--- Задание ---
Пожалуйста, замените «Sam» на «Samuel» в записях, начиная со строки, где есть «7: 7:17 -> 7:22», и заканчивая строкой, где есть «Iris: 2:08 -> 1:08», и выпишите эти записи целиком, больше ничего не меняя. Картинки в ответ не включайте.

***** Сохранённые данные

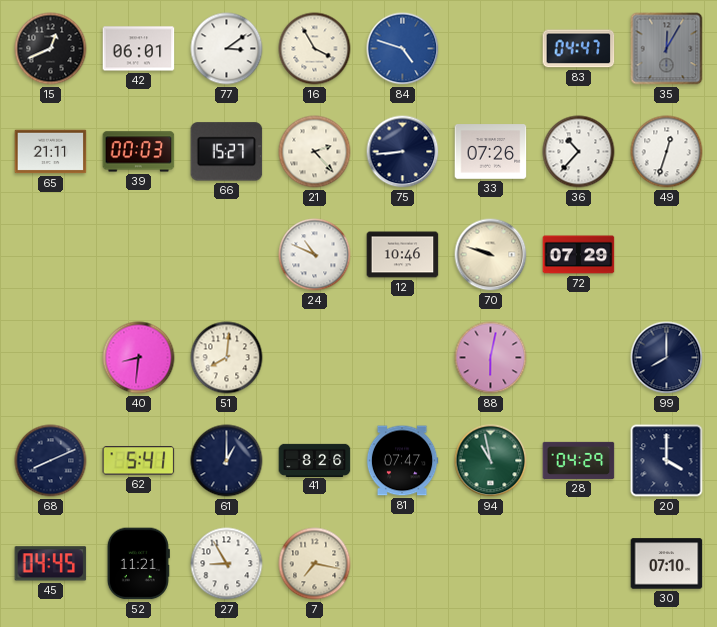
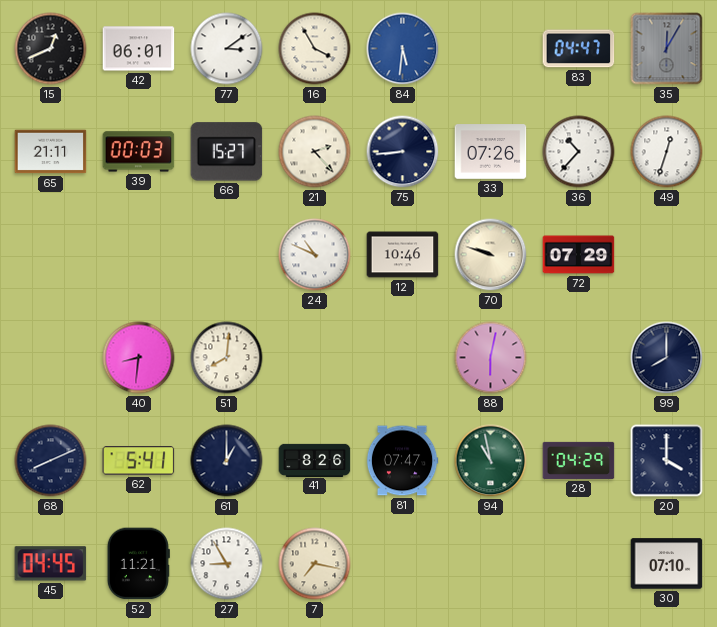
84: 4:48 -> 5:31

**********
***** Сохранённые данные

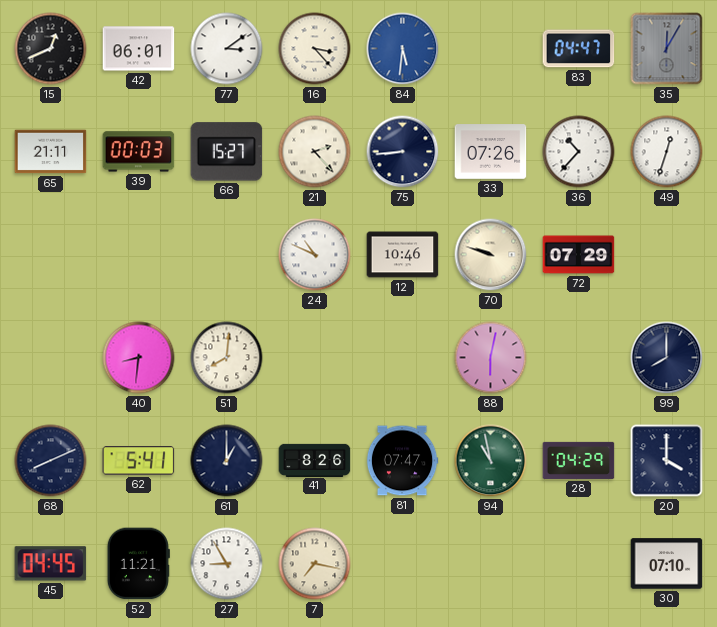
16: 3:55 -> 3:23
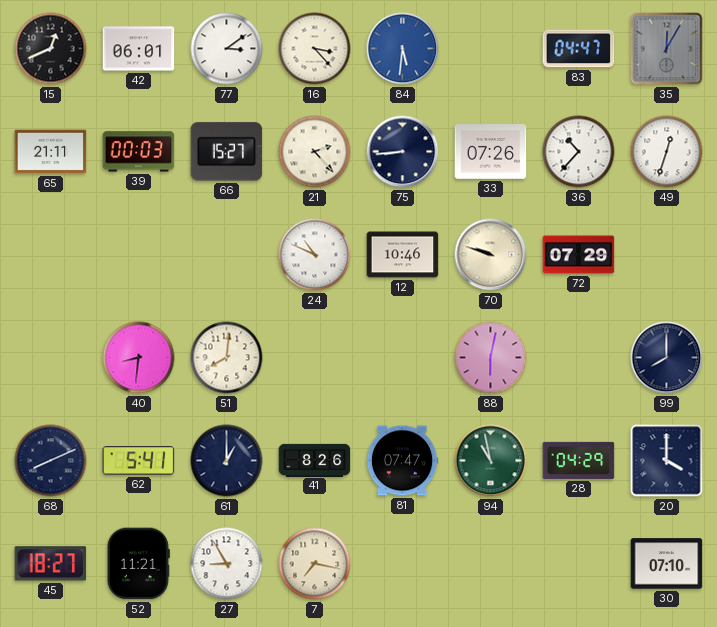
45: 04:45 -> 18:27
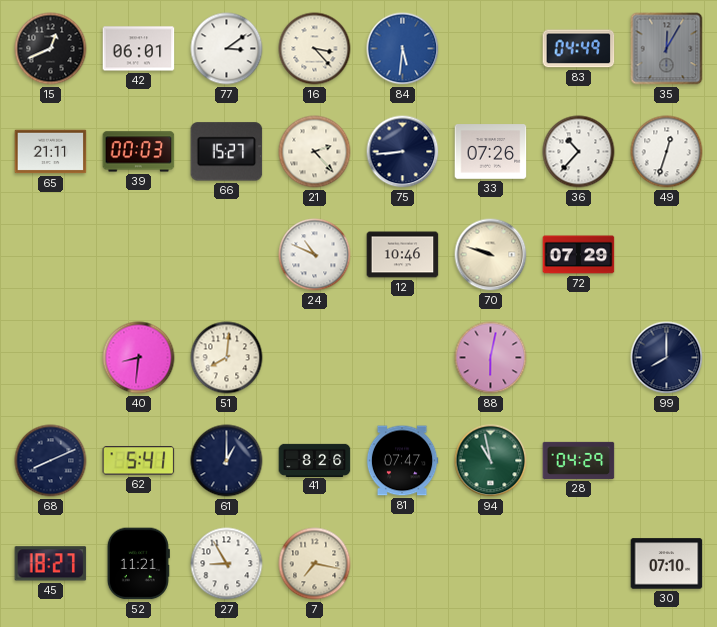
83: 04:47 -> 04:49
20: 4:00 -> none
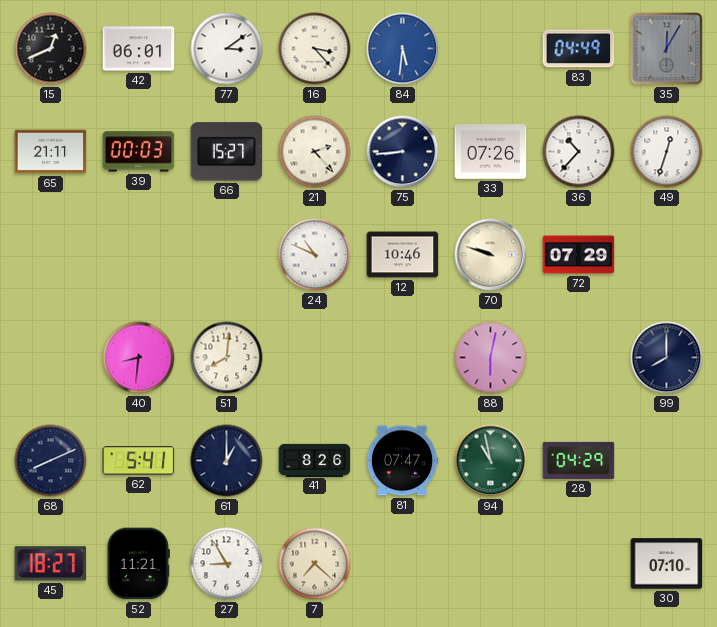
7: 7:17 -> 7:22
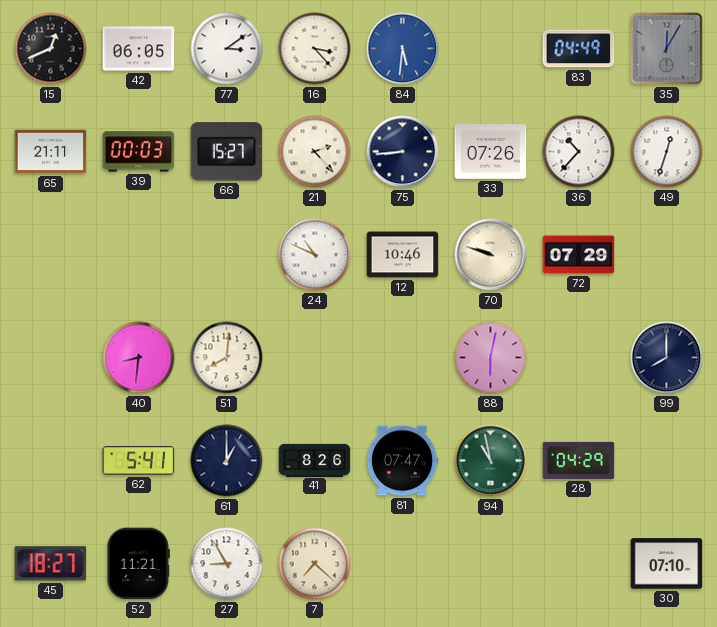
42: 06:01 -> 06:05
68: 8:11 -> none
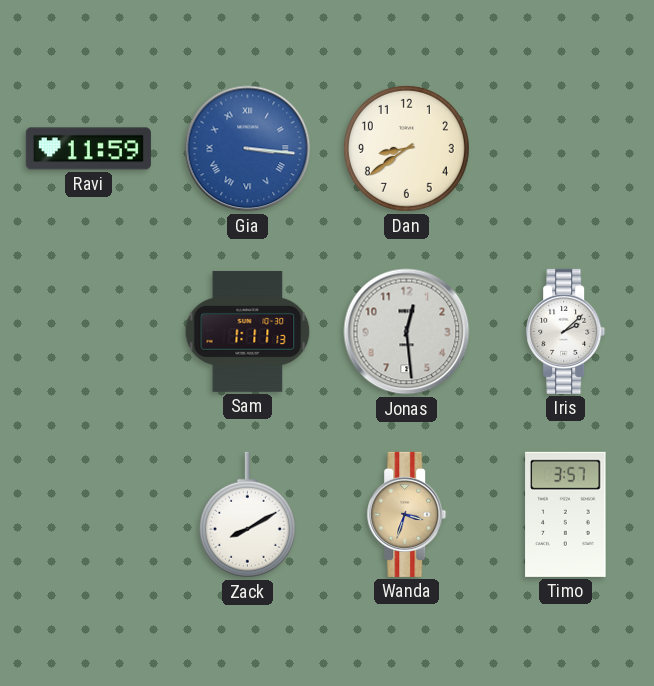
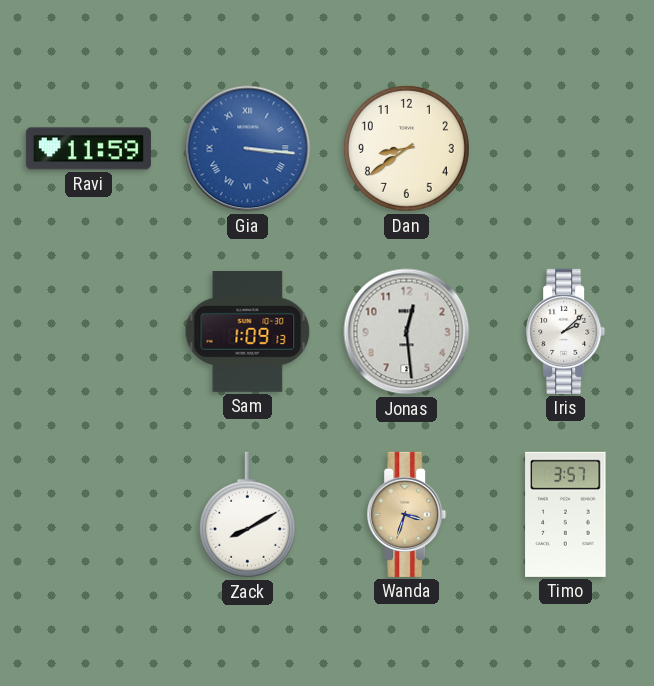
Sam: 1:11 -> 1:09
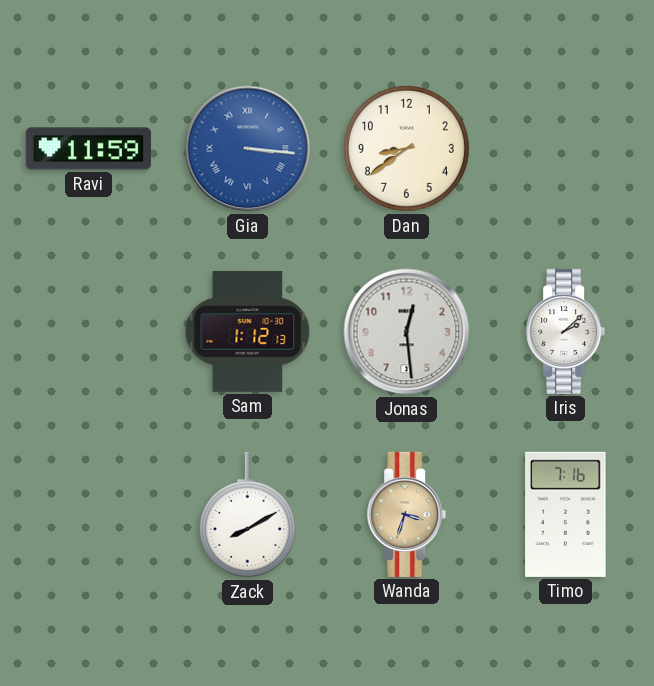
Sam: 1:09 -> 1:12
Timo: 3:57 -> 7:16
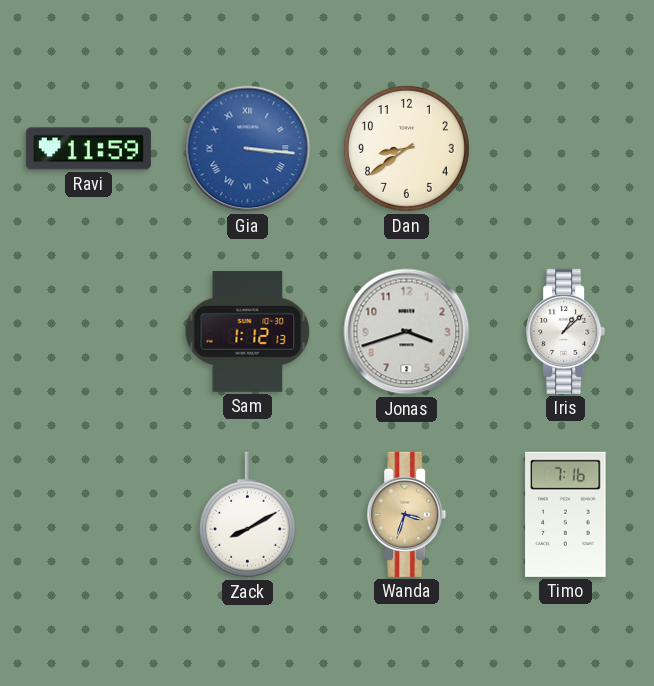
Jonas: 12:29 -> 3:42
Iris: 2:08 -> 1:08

**********

--- Ответ на задание ---
7: 7:17 -> 7:22
42: 06:01 -> 06:05
68: 8:11 -> none
Samuel: 1:11 -> 1:09
Samuel: 1:09 -> 1:12
Timo: 3:57 -> 7:16
Jonas: 12:29 -> 3:42
Iris: 2:08 -> 1:08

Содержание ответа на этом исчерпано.